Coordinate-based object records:
*****

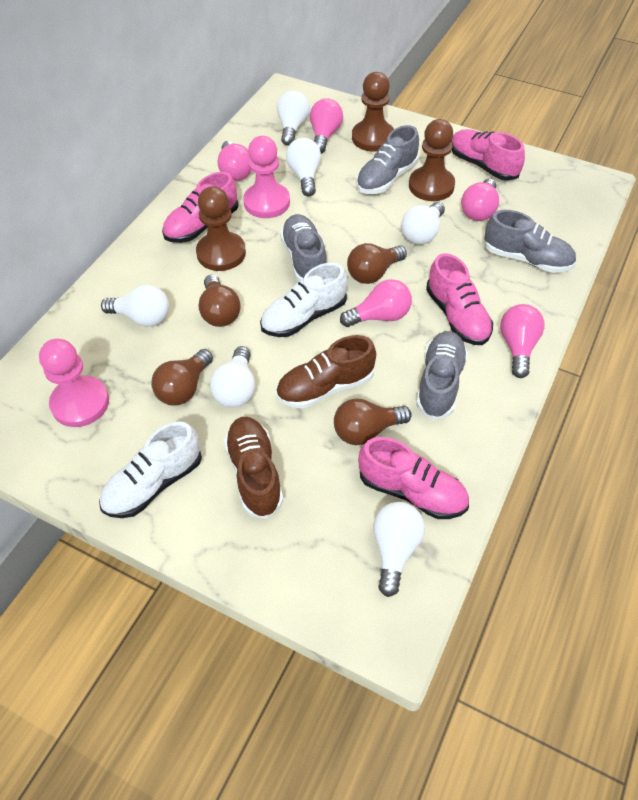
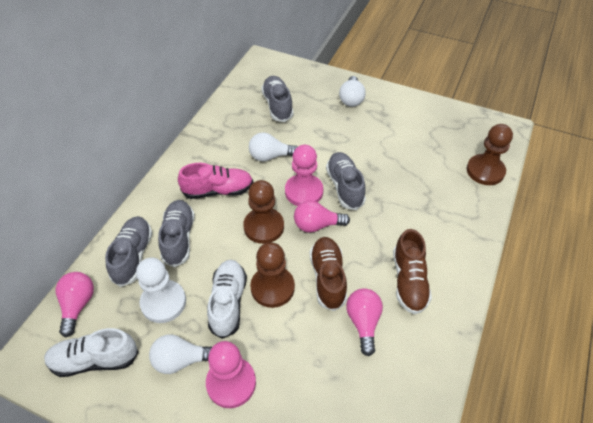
brown light bulb: 4 -> 0
pink light bulb: 5 -> 3
pink shoe: 4 -> 1
white light bulb: 6 -> 3
white pawn: 0 -> 1

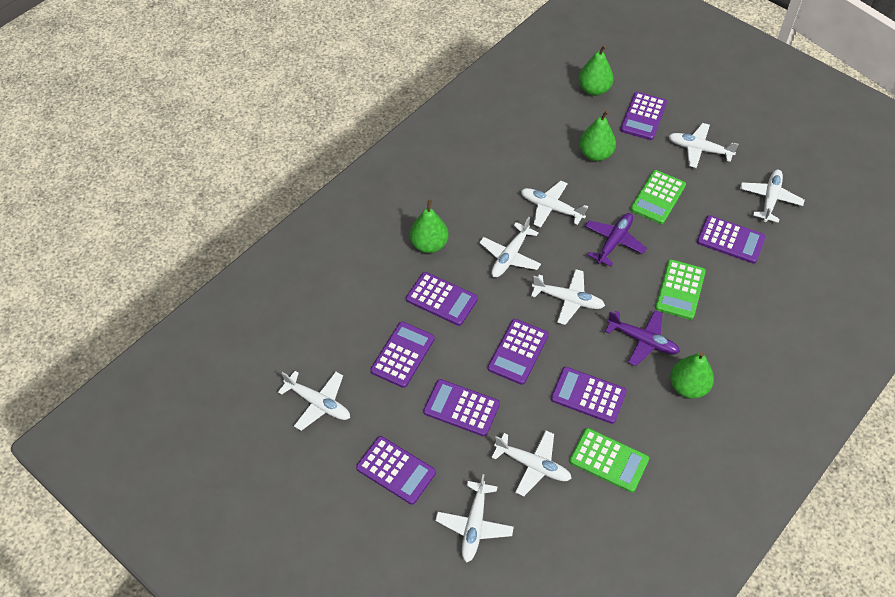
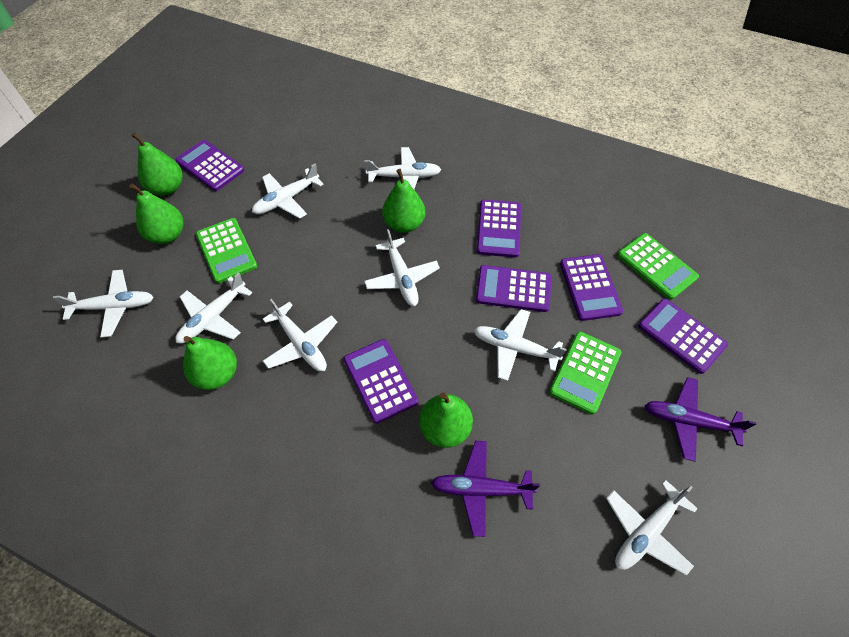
green pear: 4 -> 5
purple calculator: 8 -> 6

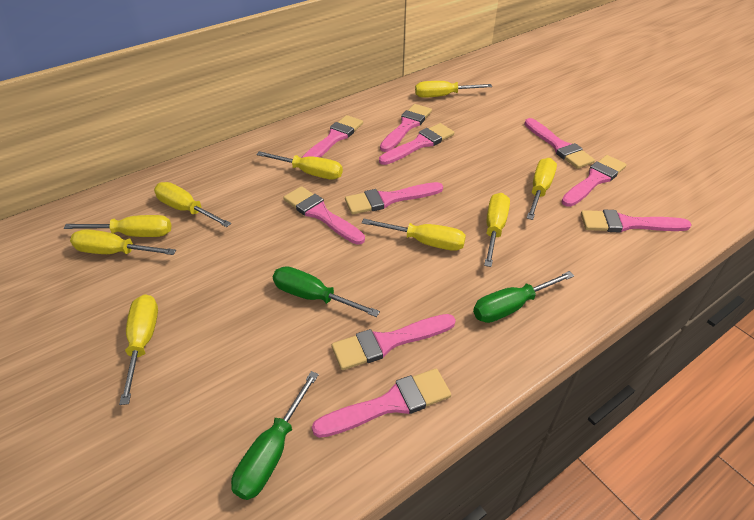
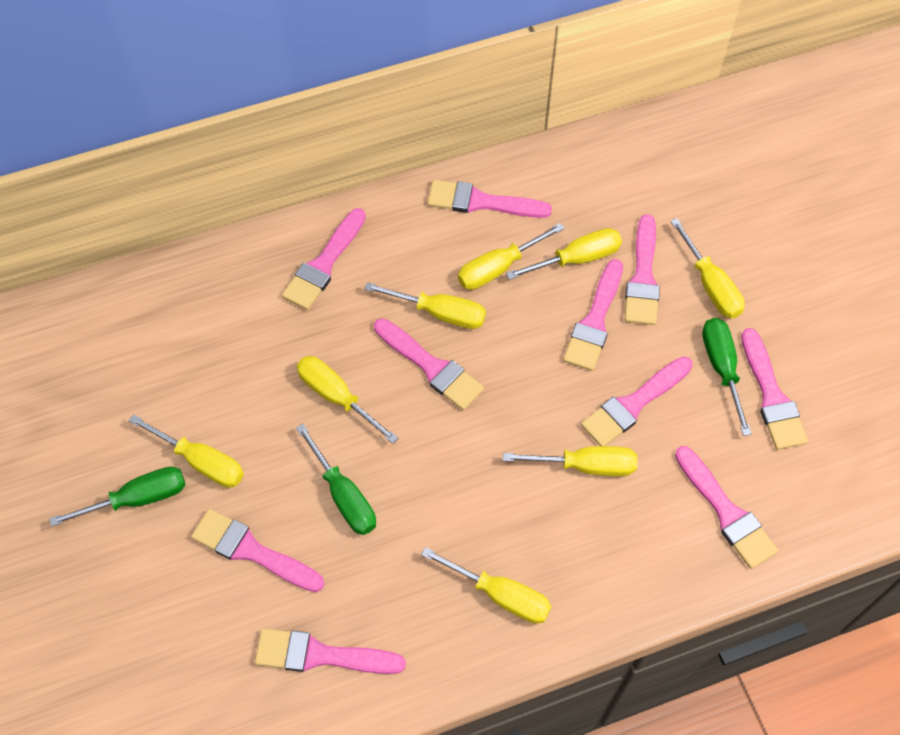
yellow screwdriver: 9 -> 8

*****

Each record above should be repeated exactly, please, without pictures.

brown light bulb: 4 -> 0
pink light bulb: 5 -> 3
pink shoe: 4 -> 1
white light bulb: 6 -> 3
white pawn: 0 -> 1

green pear: 4 -> 5
purple calculator: 8 -> 6

yellow screwdriver: 9 -> 8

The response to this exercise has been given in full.